▶ PROBLEM DESCRIPTION:
Below are some records; copy each line in them that contains "none".

▶ SUPPLIED ENTRIES:
--

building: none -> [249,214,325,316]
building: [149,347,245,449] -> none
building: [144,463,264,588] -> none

--

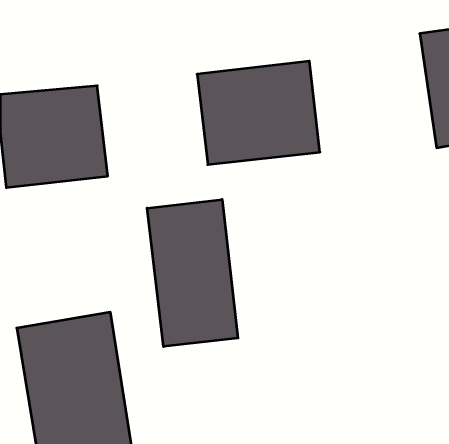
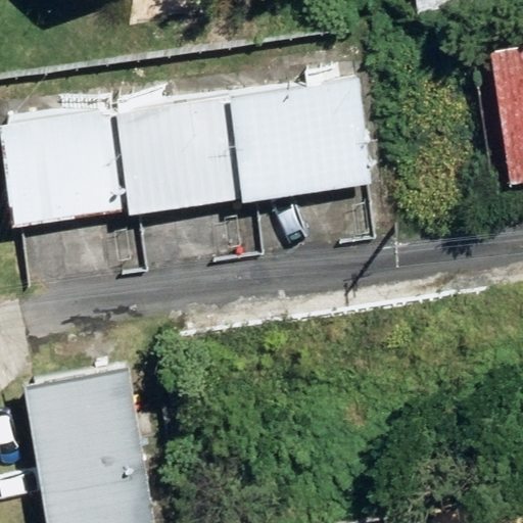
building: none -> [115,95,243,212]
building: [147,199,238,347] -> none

--

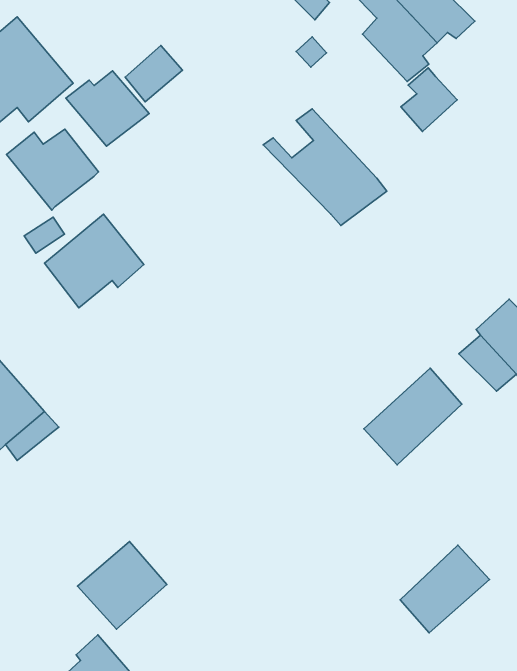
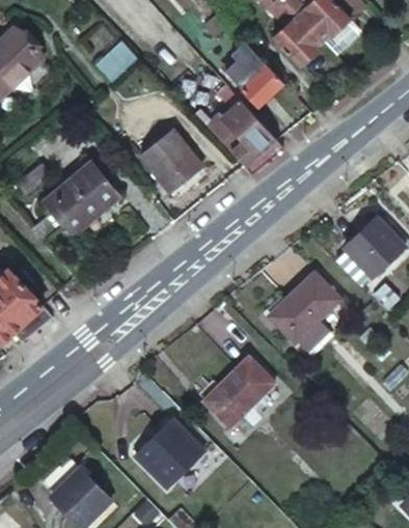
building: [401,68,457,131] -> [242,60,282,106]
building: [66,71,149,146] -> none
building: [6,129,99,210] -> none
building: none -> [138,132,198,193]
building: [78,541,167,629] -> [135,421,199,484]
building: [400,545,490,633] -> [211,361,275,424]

--

▶ SOLUTION TO THE PROBLEM:
building: none -> [249,214,325,316]
building: [149,347,245,449] -> none
building: [144,463,264,588] -> none
building: none -> [115,95,243,212]
building: [147,199,238,347] -> none
building: [66,71,149,146] -> none
building: [6,129,99,210] -> none
building: none -> [138,132,198,193]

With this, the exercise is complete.